Problem description. Below are records; reproduce exactly the lines from the one that has "R202: 120 (IC201/P1.6, LED_A)" through the one that has "Y201: 16MHz (IC201/XIN, IC201/XOUT)", ends included, and nothing more.

Provided information.

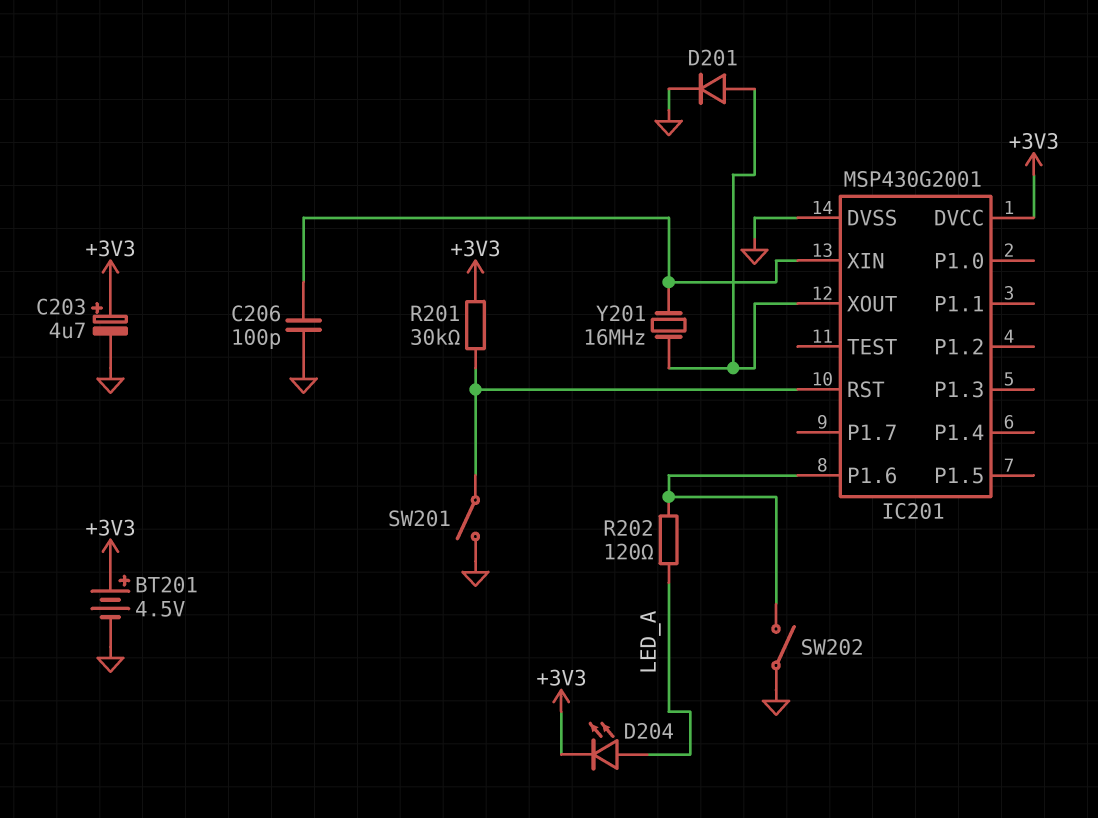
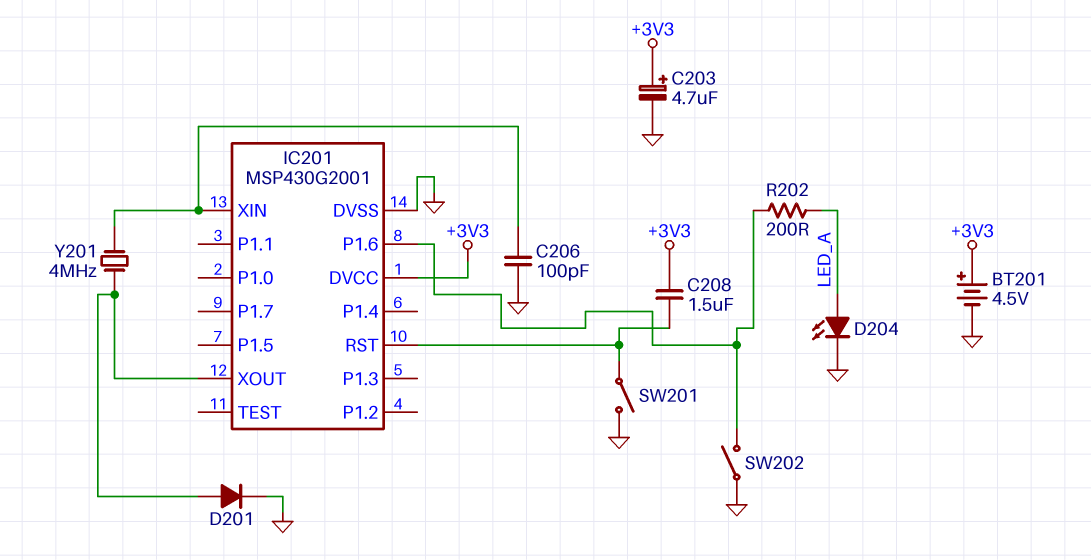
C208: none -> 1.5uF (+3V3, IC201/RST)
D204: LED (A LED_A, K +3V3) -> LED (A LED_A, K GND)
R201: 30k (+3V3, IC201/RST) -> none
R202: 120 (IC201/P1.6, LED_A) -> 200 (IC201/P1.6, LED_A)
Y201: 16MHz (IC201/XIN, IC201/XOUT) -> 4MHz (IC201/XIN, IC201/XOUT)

* * *

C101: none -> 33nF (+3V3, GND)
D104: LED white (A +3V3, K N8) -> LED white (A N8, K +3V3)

Output of the task.
R202: 120 (IC201/P1.6, LED_A) -> 200 (IC201/P1.6, LED_A)
Y201: 16MHz (IC201/XIN, IC201/XOUT) -> 4MHz (IC201/XIN, IC201/XOUT)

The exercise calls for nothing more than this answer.